Stored data entries:
- - - -
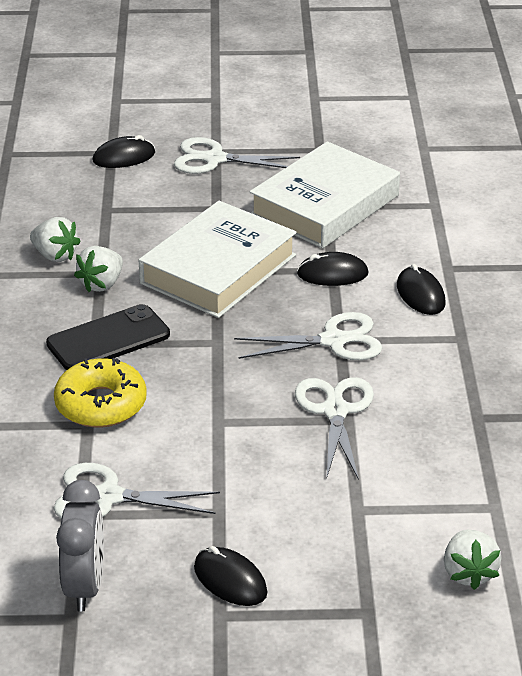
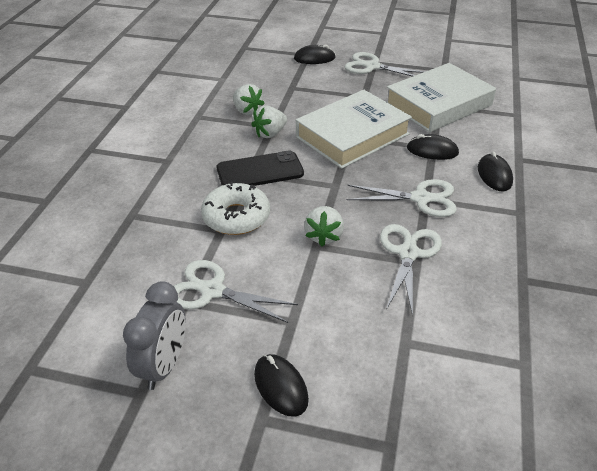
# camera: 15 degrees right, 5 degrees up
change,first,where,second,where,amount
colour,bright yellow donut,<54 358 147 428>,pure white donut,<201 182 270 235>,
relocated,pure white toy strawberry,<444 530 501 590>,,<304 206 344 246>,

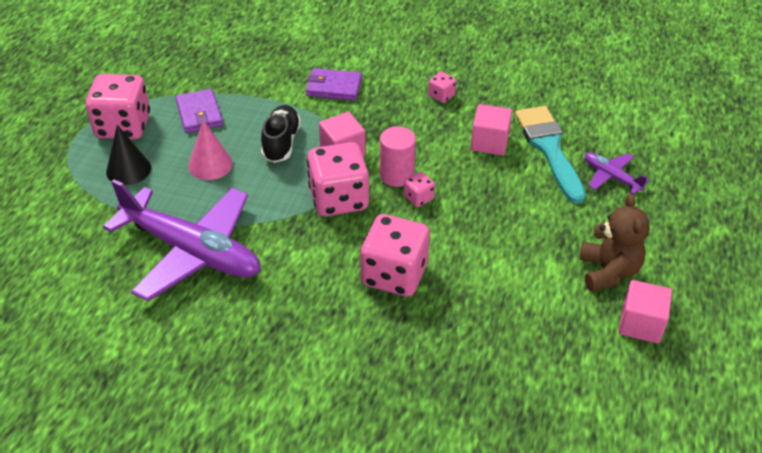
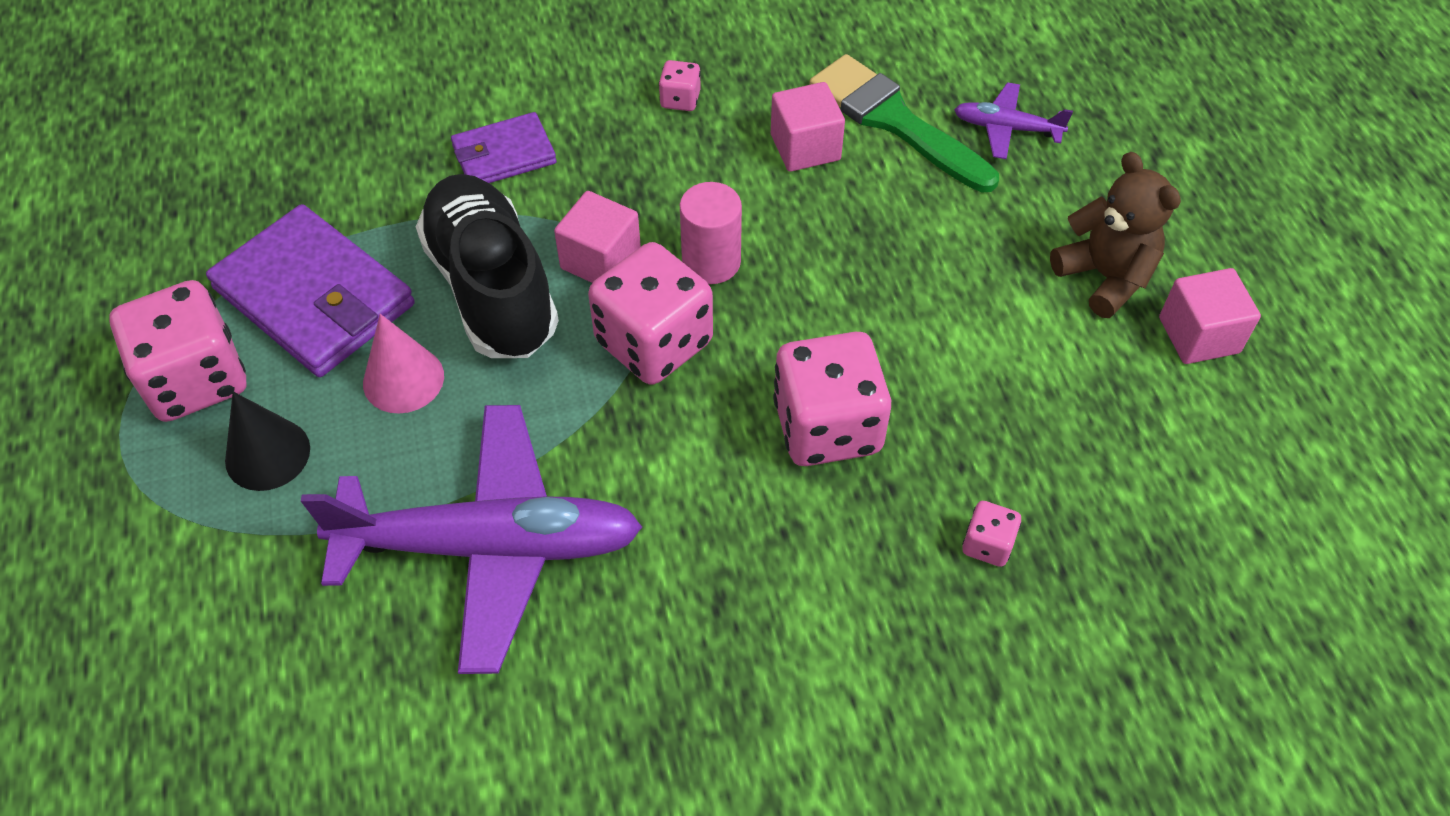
# camera: 30 degrees left, 10 degrees up
change,first,where,second,where,amount
size,royal purple card wallet,<175 89 223 133>,,<206 204 415 377>,x1.76
size,jet-black shoe,<261 105 301 163>,,<416 174 559 358>,x1.67
colour,turquoise brush,<515 106 586 204>,green brush,<809 54 999 192>,
relocated,rose-pink game die,<404 172 435 207>,,<962 501 1021 567>,

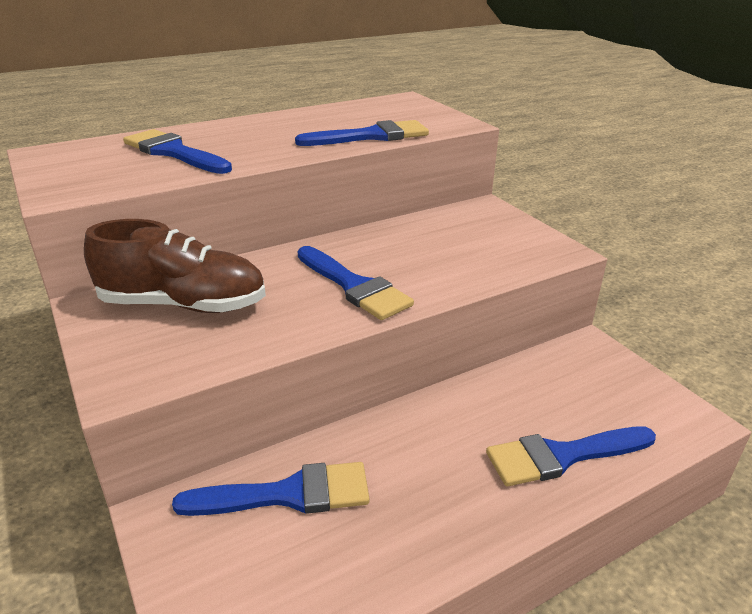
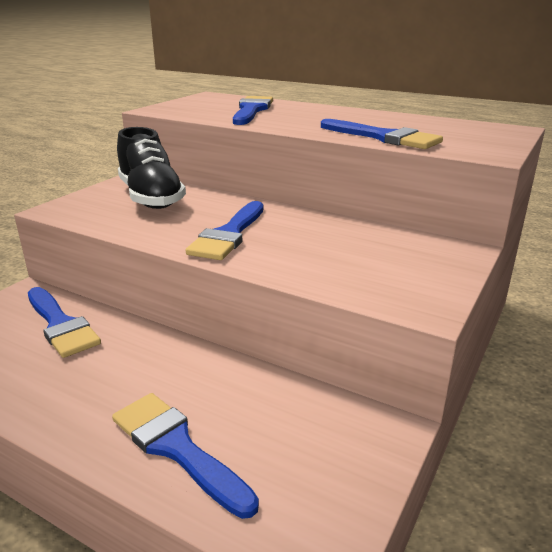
# camera: 60 degrees right, 5 degrees down
change,first,where,second,where,amount
colour,dark brown shoe,<84 219 266 313>,jet-black shoe,<117 127 186 209>,

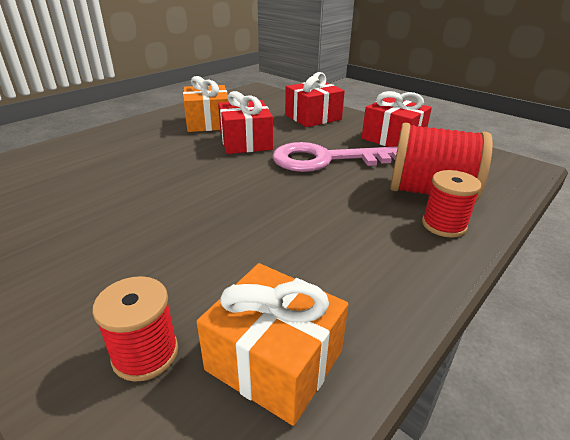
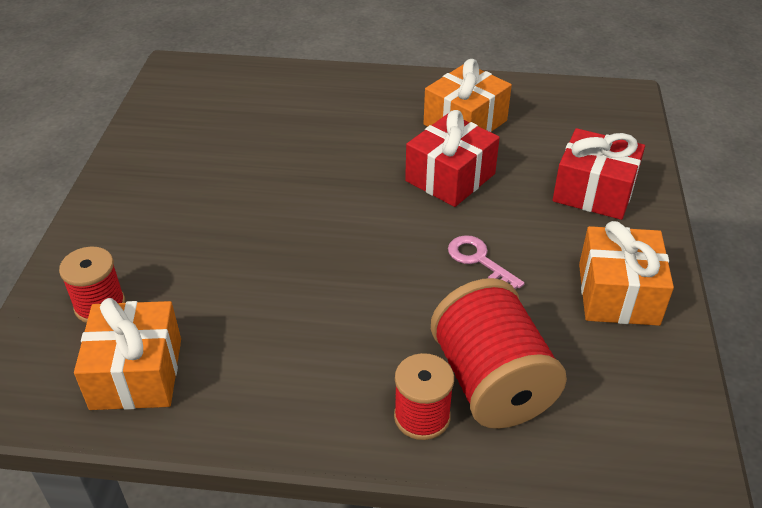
# camera: 55 degrees right, 10 degrees up
change,first,where,second,where,amount
size,rose-pink door key,<272 142 398 172>,,<448 235 524 289>,x0.48
colour,crimson gift,<362 91 432 147>,orange gift,<579 221 674 326>,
- - - -
The expected answer is a copy of each line above containing "size".

size,royal purple card wallet,<175 89 223 133>,,<206 204 415 377>,x1.76
size,jet-black shoe,<261 105 301 163>,,<416 174 559 358>,x1.67
size,rose-pink door key,<272 142 398 172>,,<448 235 524 289>,x0.48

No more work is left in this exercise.